▶ _What is being asked_
Copy the records below, substituting "Lighthouse" for every "Light" and keeping everything else the same. Leave the pictures out.

▶ _Material to process_
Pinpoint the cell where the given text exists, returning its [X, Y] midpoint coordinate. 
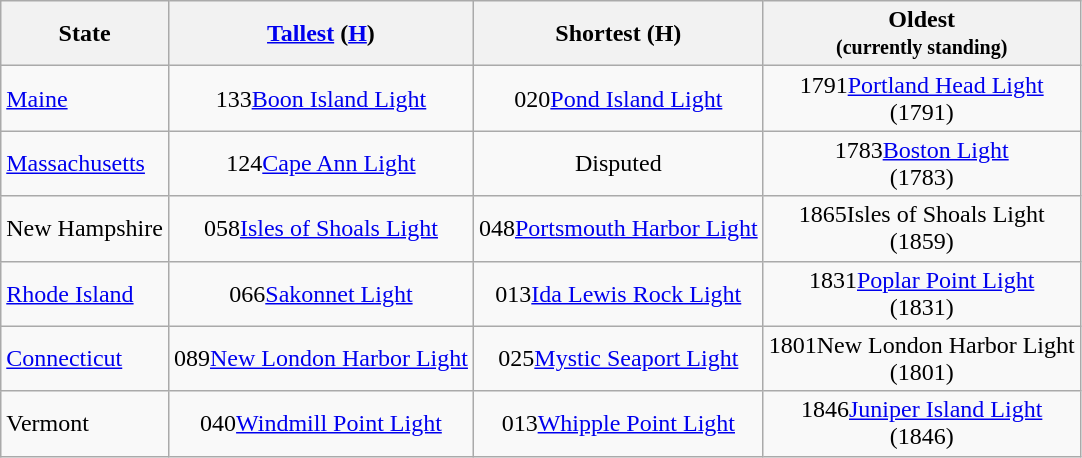
Tallest (H) [320, 34]
1791Portland Head Light(1791) [922, 98]
Connecticut [85, 358]
Oldest(currently standing) [922, 34]
133Boon Island Light [320, 98]
020Pond Island Light [618, 98]
058Isles of Shoals Light [320, 228]
Shortest (H) [618, 34]
025Mystic Seaport Light [618, 358]
066Sakonnet Light [320, 294]
Vermont [85, 424]
1846Juniper Island Light(1846) [922, 424]
1801New London Harbor Light(1801) [922, 358]
Maine [85, 98]
1865Isles of Shoals Light(1859) [922, 228]
040Windmill Point Light [320, 424]
089New London Harbor Light [320, 358]
New Hampshire [85, 228]
013Whipple Point Light [618, 424]
Massachusetts [85, 164]
048Portsmouth Harbor Light [618, 228]
013Ida Lewis Rock Light [618, 294]
124Cape Ann Light [320, 164]
1783Boston Light(1783) [922, 164]
Disputed [618, 164]
State [85, 34]
1831Poplar Point Light(1831) [922, 294]
Rhode Island [85, 294]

▶ _Problem solution_
Pinpoint the cell where the given text exists, returning its [X, Y] midpoint coordinate. 
Tallest (H) [320, 34]
1791Portland Head Lighthouse(1791) [922, 98]
Connecticut [85, 358]
Oldest(currently standing) [922, 34]
133Boon Island Lighthouse [320, 98]
020Pond Island Lighthouse [618, 98]
058Isles of Shoals Lighthouse [320, 228]
Shortest (H) [618, 34]
025Mystic Seaport Lighthouse [618, 358]
066Sakonnet Lighthouse [320, 294]
Vermont [85, 424]
1846Juniper Island Lighthouse(1846) [922, 424]
1801New London Harbor Lighthouse(1801) [922, 358]
Maine [85, 98]
1865Isles of Shoals Lighthouse(1859) [922, 228]
040Windmill Point Lighthouse [320, 424]
089New London Harbor Lighthouse [320, 358]
New Hampshire [85, 228]
013Whipple Point Lighthouse [618, 424]
Massachusetts [85, 164]
048Portsmouth Harbor Lighthouse [618, 228]
013Ida Lewis Rock Lighthouse [618, 294]
124Cape Ann Lighthouse [320, 164]
1783Boston Lighthouse(1783) [922, 164]
Disputed [618, 164]
State [85, 34]
1831Poplar Point Lighthouse(1831) [922, 294]
Rhode Island [85, 294]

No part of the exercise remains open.